Data excerpts >>
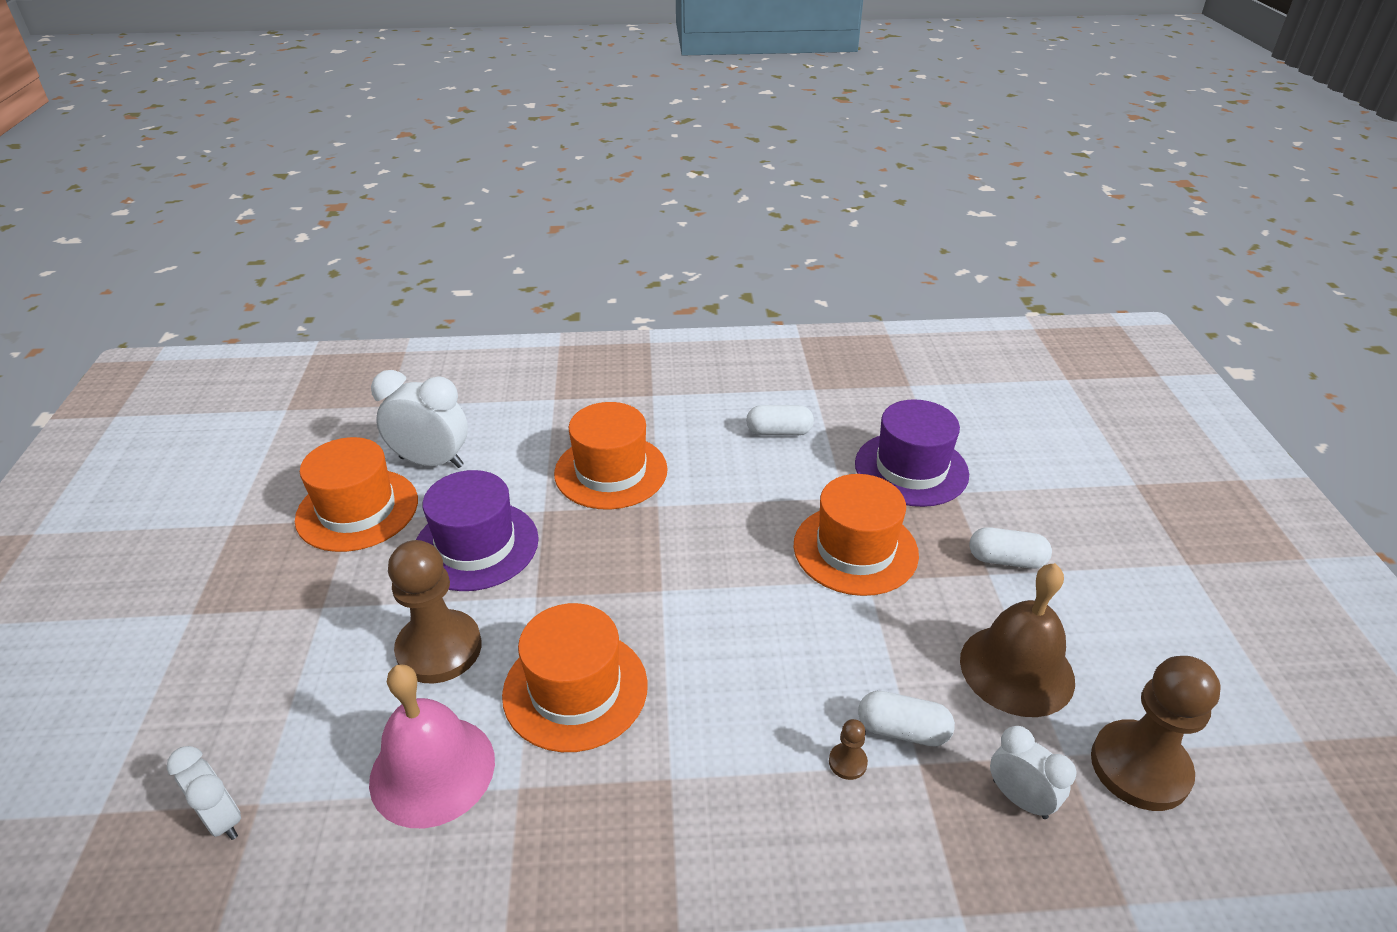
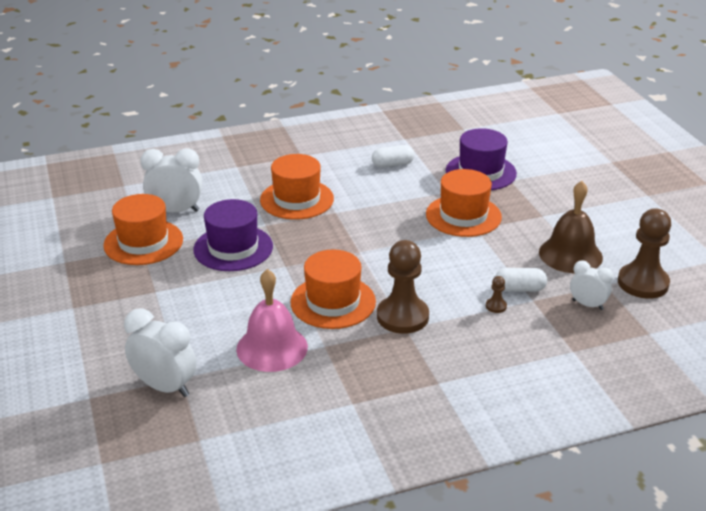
camera: 15 degrees left, 5 degrees down
(222, 819) = (165, 387): white clock -> white clock, size x1.63
(439, 649) = (242, 298): brown pawn -> brown pawn (402, 316)
(1006, 560) = (550, 208): white capsule -> none

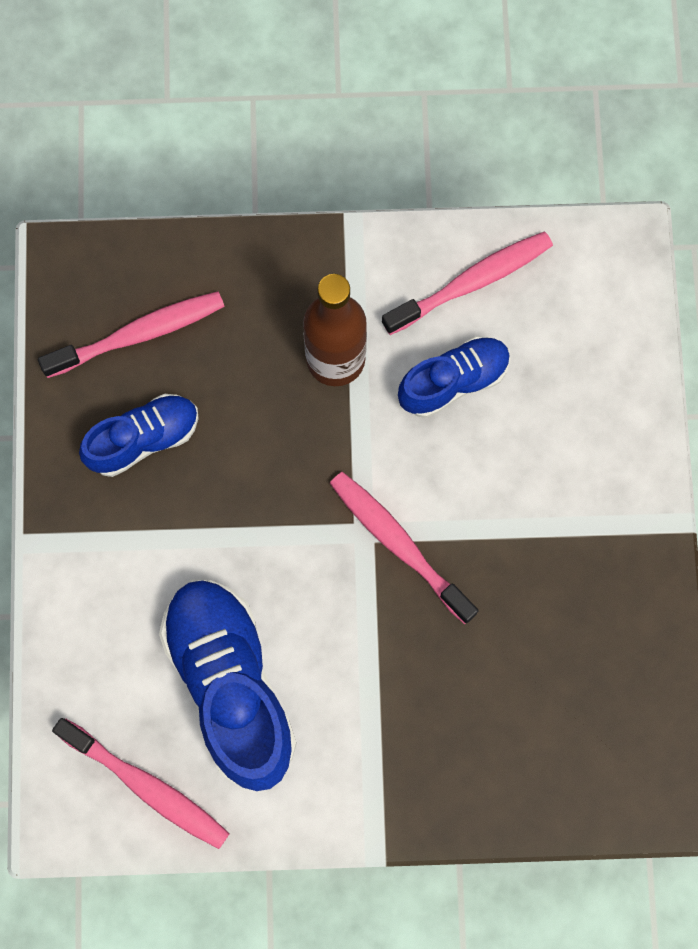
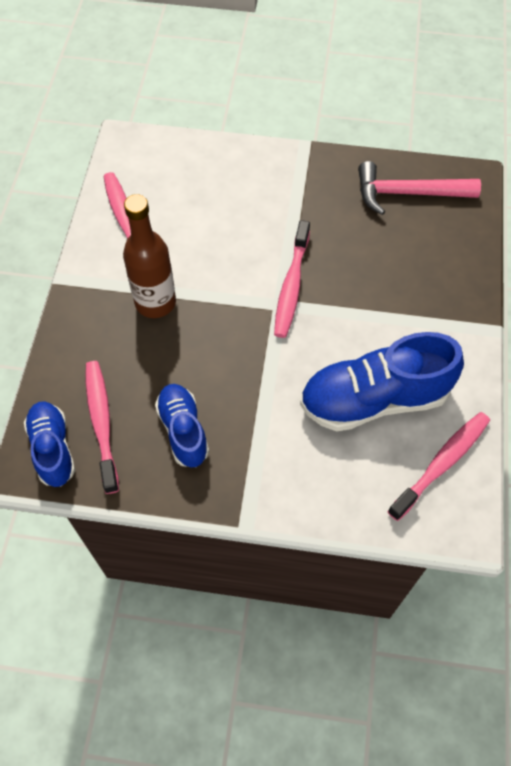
camera: 80 degrees left, 15 degrees down
(398, 544) = (291, 286): pink toothbrush -> pink toothbrush turned 45 degrees counterclockwise
(453, 381) = (188, 240): blue shoe -> blue shoe (53, 449)
(612, 700) = (408, 193): none -> pink hammer

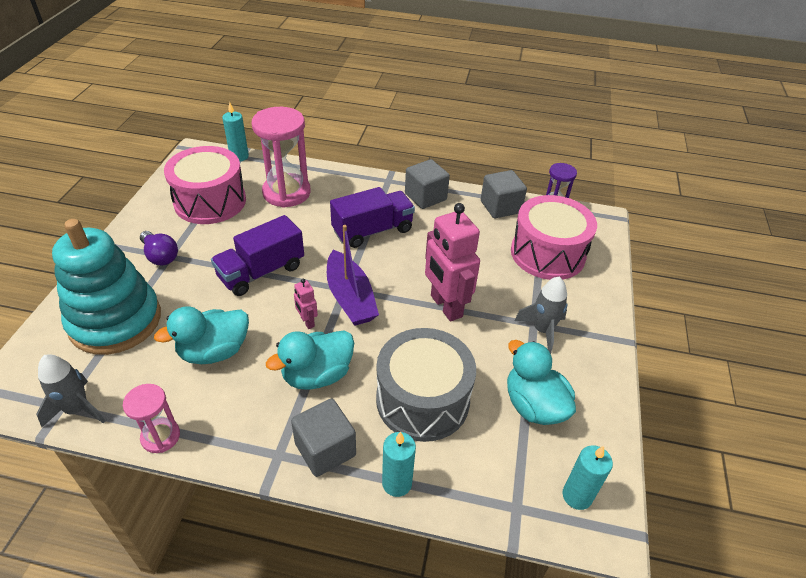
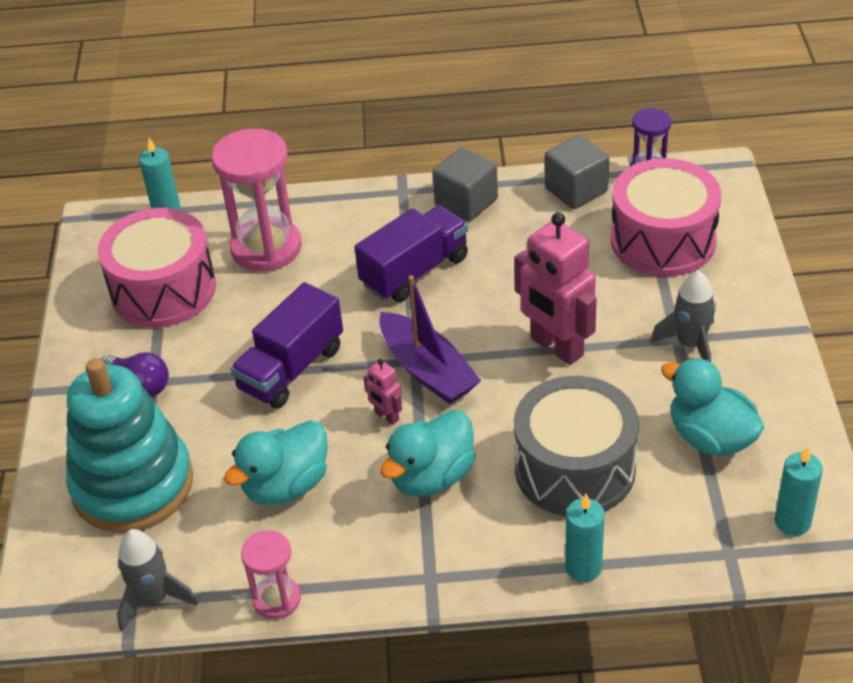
camera: 10 degrees left, 0 degrees up
(325, 449) = (483, 556): grey cube -> none

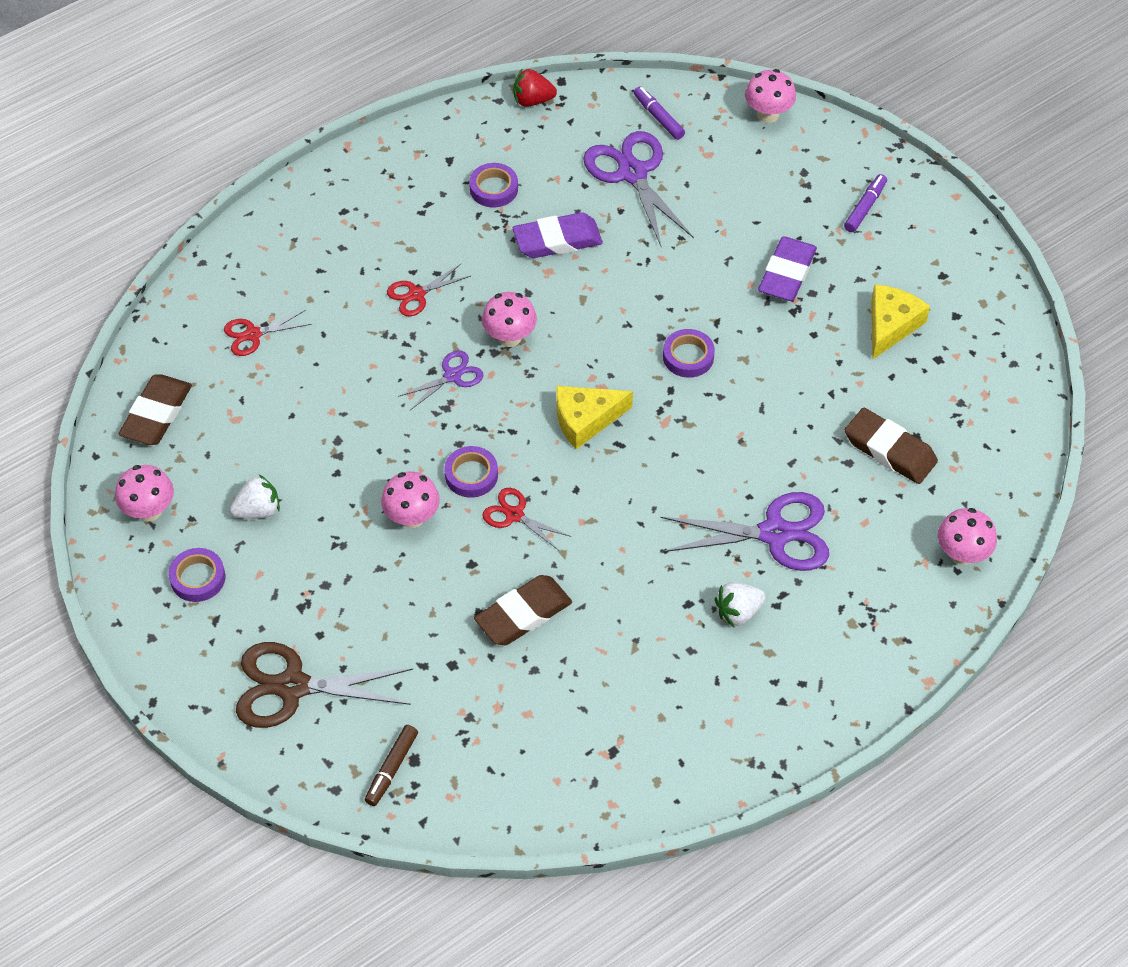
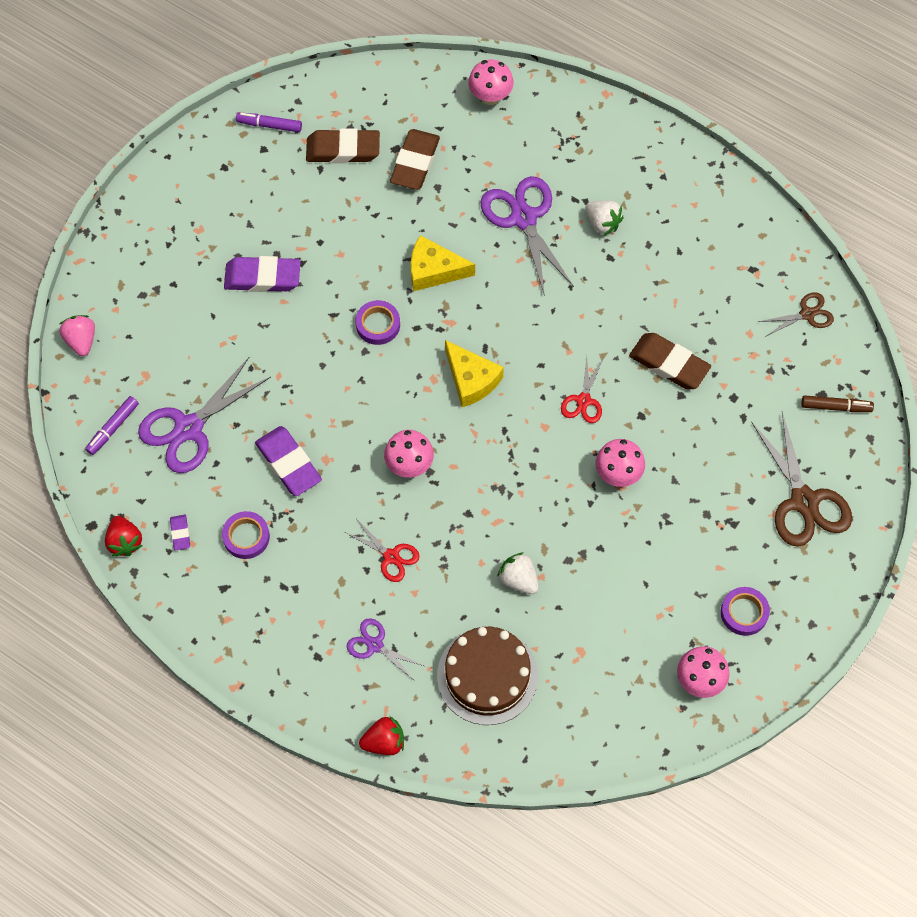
camera: 110 degrees left, 10 degrees up
(157, 414) = (603, 719): brown eraser -> brown eraser (343, 150)
(233, 238) = (384, 742): none -> red strawberry
(253, 335) = (487, 676): red scissors -> brown cake
(258, 510) = (662, 594): white strawberry -> white strawberry (518, 579)
(452, 376) = (467, 495): purple scissors -> purple scissors (375, 645)
(471, 475) = (559, 445): purple tape -> none
(521, 141) = (180, 533): none -> purple eraser
(526, 787) = (807, 314): none -> brown scissors
(768, 114) = (81, 341): pink mushroom -> pink strawberry
(865, 207) = (168, 239): purple marker -> purple marker (269, 125)
(891, 325) = (290, 190): yellow cheese -> yellow cheese (434, 270)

Problem >>
Lines above that include the string "purple" need to be copied.

Response >>
(452, 376) = (467, 495): purple scissors -> purple scissors (375, 645)
(471, 475) = (559, 445): purple tape -> none
(521, 141) = (180, 533): none -> purple eraser
(865, 207) = (168, 239): purple marker -> purple marker (269, 125)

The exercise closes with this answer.